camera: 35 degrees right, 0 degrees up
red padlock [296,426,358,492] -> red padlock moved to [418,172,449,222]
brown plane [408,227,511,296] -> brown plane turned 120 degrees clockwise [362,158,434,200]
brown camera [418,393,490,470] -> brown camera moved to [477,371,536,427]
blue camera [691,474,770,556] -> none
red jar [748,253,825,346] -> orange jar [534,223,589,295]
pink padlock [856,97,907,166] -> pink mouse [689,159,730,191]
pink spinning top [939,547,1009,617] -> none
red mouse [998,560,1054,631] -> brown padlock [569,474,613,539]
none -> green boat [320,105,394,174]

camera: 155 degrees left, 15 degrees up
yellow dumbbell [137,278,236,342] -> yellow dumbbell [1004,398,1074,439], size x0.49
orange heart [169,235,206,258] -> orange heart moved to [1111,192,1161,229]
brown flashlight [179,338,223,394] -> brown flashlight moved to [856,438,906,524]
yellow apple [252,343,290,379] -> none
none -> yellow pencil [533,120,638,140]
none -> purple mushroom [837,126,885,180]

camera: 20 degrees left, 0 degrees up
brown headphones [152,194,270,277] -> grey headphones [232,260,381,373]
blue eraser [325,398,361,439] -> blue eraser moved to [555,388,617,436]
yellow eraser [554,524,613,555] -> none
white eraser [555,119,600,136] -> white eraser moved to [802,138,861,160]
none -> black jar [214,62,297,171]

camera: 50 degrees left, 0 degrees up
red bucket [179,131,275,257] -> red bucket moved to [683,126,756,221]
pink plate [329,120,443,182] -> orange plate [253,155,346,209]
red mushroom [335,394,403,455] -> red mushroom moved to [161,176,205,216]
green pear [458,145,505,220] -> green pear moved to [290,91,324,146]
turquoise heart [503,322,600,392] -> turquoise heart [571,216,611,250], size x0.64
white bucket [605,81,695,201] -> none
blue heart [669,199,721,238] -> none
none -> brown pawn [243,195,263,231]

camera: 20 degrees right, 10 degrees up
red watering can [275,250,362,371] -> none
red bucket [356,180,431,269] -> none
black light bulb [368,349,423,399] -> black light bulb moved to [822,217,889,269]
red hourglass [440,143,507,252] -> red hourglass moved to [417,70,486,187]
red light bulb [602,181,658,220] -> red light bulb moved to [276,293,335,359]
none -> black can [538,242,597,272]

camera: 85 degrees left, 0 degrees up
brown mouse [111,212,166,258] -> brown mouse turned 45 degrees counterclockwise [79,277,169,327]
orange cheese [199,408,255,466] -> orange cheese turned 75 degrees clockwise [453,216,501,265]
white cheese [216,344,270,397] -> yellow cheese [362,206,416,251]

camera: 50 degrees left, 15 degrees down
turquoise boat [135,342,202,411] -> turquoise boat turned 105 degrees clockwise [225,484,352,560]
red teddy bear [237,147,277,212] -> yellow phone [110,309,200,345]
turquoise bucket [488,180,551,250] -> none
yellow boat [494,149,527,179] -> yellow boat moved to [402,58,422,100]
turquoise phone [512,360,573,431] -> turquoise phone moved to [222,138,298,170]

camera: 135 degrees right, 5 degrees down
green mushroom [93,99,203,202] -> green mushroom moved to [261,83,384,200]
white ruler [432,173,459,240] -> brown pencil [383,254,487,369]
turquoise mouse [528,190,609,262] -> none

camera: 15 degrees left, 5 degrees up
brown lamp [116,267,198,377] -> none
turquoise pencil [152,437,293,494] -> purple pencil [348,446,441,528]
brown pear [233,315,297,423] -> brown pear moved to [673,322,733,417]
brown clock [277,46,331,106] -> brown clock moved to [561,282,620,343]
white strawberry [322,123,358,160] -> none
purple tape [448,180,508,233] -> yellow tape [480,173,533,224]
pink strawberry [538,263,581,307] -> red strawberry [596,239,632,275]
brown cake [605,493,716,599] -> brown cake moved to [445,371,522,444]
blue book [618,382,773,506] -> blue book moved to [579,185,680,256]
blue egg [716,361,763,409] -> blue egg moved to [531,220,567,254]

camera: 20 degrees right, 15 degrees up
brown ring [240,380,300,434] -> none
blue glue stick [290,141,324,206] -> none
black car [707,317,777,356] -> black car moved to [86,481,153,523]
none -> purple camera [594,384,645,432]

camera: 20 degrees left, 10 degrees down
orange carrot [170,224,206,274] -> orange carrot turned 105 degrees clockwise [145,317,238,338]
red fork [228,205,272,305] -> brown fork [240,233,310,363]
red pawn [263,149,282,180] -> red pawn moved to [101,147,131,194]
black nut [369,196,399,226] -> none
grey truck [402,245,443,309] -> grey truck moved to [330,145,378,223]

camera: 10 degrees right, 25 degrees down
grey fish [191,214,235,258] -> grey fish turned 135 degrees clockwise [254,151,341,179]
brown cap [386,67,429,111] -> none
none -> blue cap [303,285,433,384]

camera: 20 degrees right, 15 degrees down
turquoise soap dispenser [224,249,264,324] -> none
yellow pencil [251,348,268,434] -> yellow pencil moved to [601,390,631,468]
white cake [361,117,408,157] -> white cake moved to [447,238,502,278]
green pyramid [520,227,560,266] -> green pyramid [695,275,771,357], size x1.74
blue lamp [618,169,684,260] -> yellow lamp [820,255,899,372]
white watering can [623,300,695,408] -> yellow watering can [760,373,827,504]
▬▬▬▬▬▬▬▬▬▬
What the exercise asks: Repeat the material in full, exactly as it stands.

Result of this task:
camera: 35 degrees right, 0 degrees up
red padlock [296,426,358,492] -> red padlock moved to [418,172,449,222]
brown plane [408,227,511,296] -> brown plane turned 120 degrees clockwise [362,158,434,200]
brown camera [418,393,490,470] -> brown camera moved to [477,371,536,427]
blue camera [691,474,770,556] -> none
red jar [748,253,825,346] -> orange jar [534,223,589,295]
pink padlock [856,97,907,166] -> pink mouse [689,159,730,191]
pink spinning top [939,547,1009,617] -> none
red mouse [998,560,1054,631] -> brown padlock [569,474,613,539]
none -> green boat [320,105,394,174]

camera: 155 degrees left, 15 degrees up
yellow dumbbell [137,278,236,342] -> yellow dumbbell [1004,398,1074,439], size x0.49
orange heart [169,235,206,258] -> orange heart moved to [1111,192,1161,229]
brown flashlight [179,338,223,394] -> brown flashlight moved to [856,438,906,524]
yellow apple [252,343,290,379] -> none
none -> yellow pencil [533,120,638,140]
none -> purple mushroom [837,126,885,180]

camera: 20 degrees left, 0 degrees up
brown headphones [152,194,270,277] -> grey headphones [232,260,381,373]
blue eraser [325,398,361,439] -> blue eraser moved to [555,388,617,436]
yellow eraser [554,524,613,555] -> none
white eraser [555,119,600,136] -> white eraser moved to [802,138,861,160]
none -> black jar [214,62,297,171]

camera: 50 degrees left, 0 degrees up
red bucket [179,131,275,257] -> red bucket moved to [683,126,756,221]
pink plate [329,120,443,182] -> orange plate [253,155,346,209]
red mushroom [335,394,403,455] -> red mushroom moved to [161,176,205,216]
green pear [458,145,505,220] -> green pear moved to [290,91,324,146]
turquoise heart [503,322,600,392] -> turquoise heart [571,216,611,250], size x0.64
white bucket [605,81,695,201] -> none
blue heart [669,199,721,238] -> none
none -> brown pawn [243,195,263,231]

camera: 20 degrees right, 10 degrees up
red watering can [275,250,362,371] -> none
red bucket [356,180,431,269] -> none
black light bulb [368,349,423,399] -> black light bulb moved to [822,217,889,269]
red hourglass [440,143,507,252] -> red hourglass moved to [417,70,486,187]
red light bulb [602,181,658,220] -> red light bulb moved to [276,293,335,359]
none -> black can [538,242,597,272]

camera: 85 degrees left, 0 degrees up
brown mouse [111,212,166,258] -> brown mouse turned 45 degrees counterclockwise [79,277,169,327]
orange cheese [199,408,255,466] -> orange cheese turned 75 degrees clockwise [453,216,501,265]
white cheese [216,344,270,397] -> yellow cheese [362,206,416,251]

camera: 50 degrees left, 15 degrees down
turquoise boat [135,342,202,411] -> turquoise boat turned 105 degrees clockwise [225,484,352,560]
red teddy bear [237,147,277,212] -> yellow phone [110,309,200,345]
turquoise bucket [488,180,551,250] -> none
yellow boat [494,149,527,179] -> yellow boat moved to [402,58,422,100]
turquoise phone [512,360,573,431] -> turquoise phone moved to [222,138,298,170]

camera: 135 degrees right, 5 degrees down
green mushroom [93,99,203,202] -> green mushroom moved to [261,83,384,200]
white ruler [432,173,459,240] -> brown pencil [383,254,487,369]
turquoise mouse [528,190,609,262] -> none

camera: 15 degrees left, 5 degrees up
brown lamp [116,267,198,377] -> none
turquoise pencil [152,437,293,494] -> purple pencil [348,446,441,528]
brown pear [233,315,297,423] -> brown pear moved to [673,322,733,417]
brown clock [277,46,331,106] -> brown clock moved to [561,282,620,343]
white strawberry [322,123,358,160] -> none
purple tape [448,180,508,233] -> yellow tape [480,173,533,224]
pink strawberry [538,263,581,307] -> red strawberry [596,239,632,275]
brown cake [605,493,716,599] -> brown cake moved to [445,371,522,444]
blue book [618,382,773,506] -> blue book moved to [579,185,680,256]
blue egg [716,361,763,409] -> blue egg moved to [531,220,567,254]

camera: 20 degrees right, 15 degrees up
brown ring [240,380,300,434] -> none
blue glue stick [290,141,324,206] -> none
black car [707,317,777,356] -> black car moved to [86,481,153,523]
none -> purple camera [594,384,645,432]

camera: 20 degrees left, 10 degrees down
orange carrot [170,224,206,274] -> orange carrot turned 105 degrees clockwise [145,317,238,338]
red fork [228,205,272,305] -> brown fork [240,233,310,363]
red pawn [263,149,282,180] -> red pawn moved to [101,147,131,194]
black nut [369,196,399,226] -> none
grey truck [402,245,443,309] -> grey truck moved to [330,145,378,223]

camera: 10 degrees right, 25 degrees down
grey fish [191,214,235,258] -> grey fish turned 135 degrees clockwise [254,151,341,179]
brown cap [386,67,429,111] -> none
none -> blue cap [303,285,433,384]

camera: 20 degrees right, 15 degrees down
turquoise soap dispenser [224,249,264,324] -> none
yellow pencil [251,348,268,434] -> yellow pencil moved to [601,390,631,468]
white cake [361,117,408,157] -> white cake moved to [447,238,502,278]
green pyramid [520,227,560,266] -> green pyramid [695,275,771,357], size x1.74
blue lamp [618,169,684,260] -> yellow lamp [820,255,899,372]
white watering can [623,300,695,408] -> yellow watering can [760,373,827,504]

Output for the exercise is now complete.